* What needs to be done *
Your output should match the listing below word for word, without any images.

━━━━━━━━━━━━━━━━━━━━━━━━━━━━━━

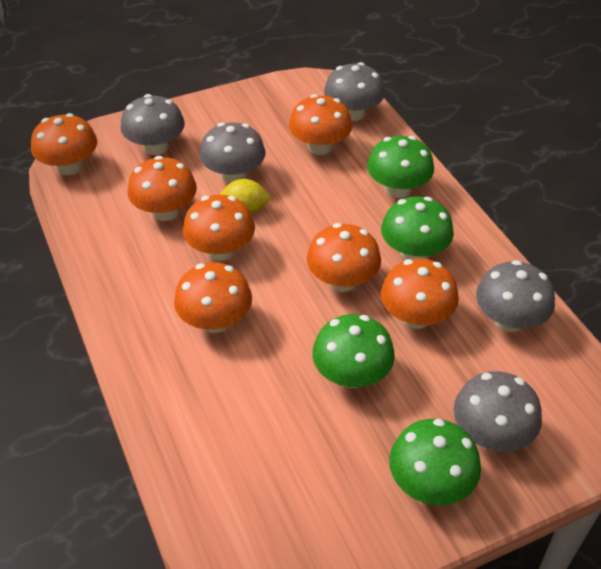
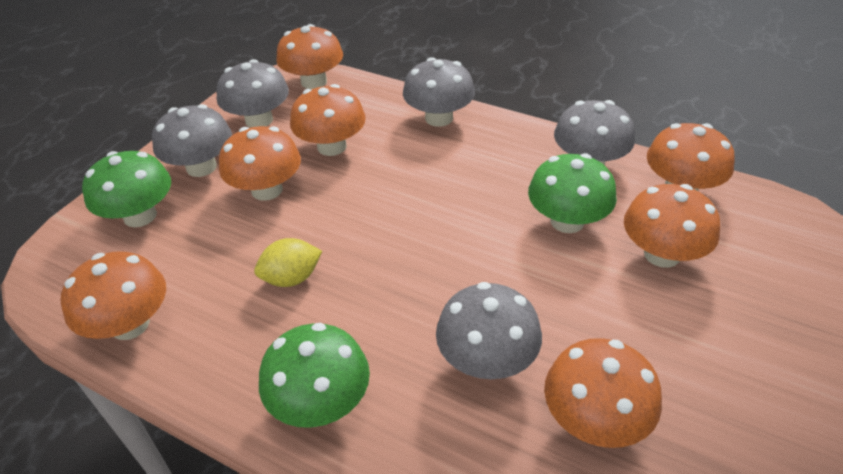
green mushroom: 4 -> 3

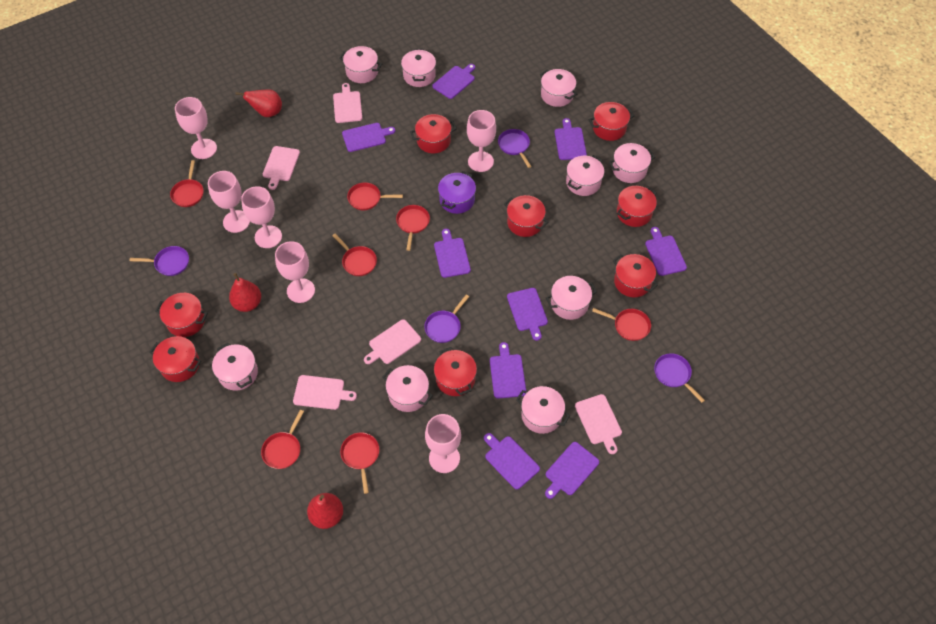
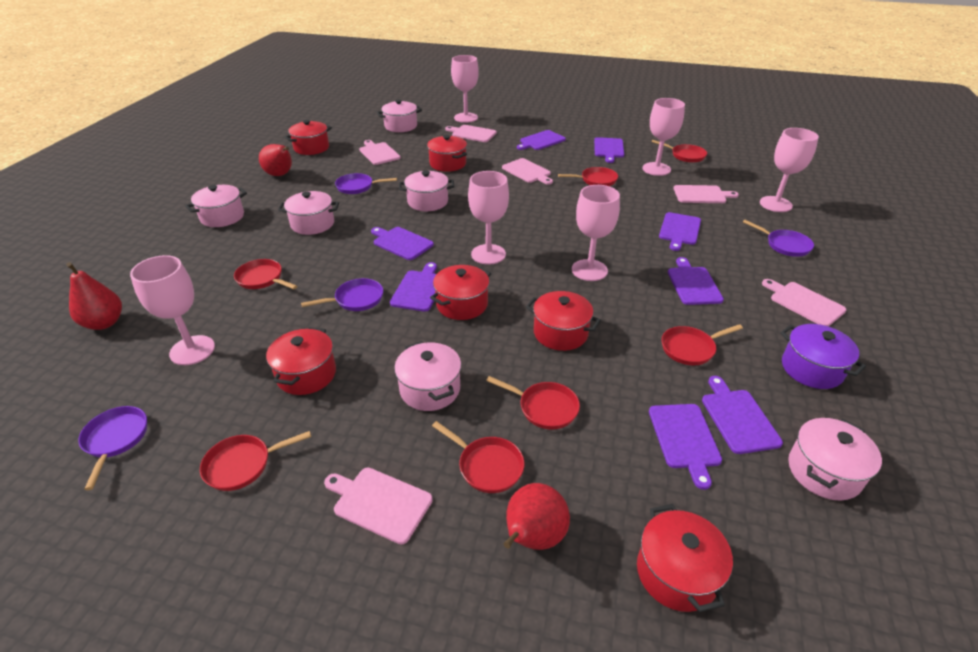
pink cutting board: 5 -> 6
pink pot: 9 -> 6
purple cutting board: 9 -> 8
red pot: 8 -> 6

━━━━━━━━━━━━━━━━━━━━━━━━━━━━━━

* Final answer *
green mushroom: 4 -> 3

pink cutting board: 5 -> 6
pink pot: 9 -> 6
purple cutting board: 9 -> 8
red pot: 8 -> 6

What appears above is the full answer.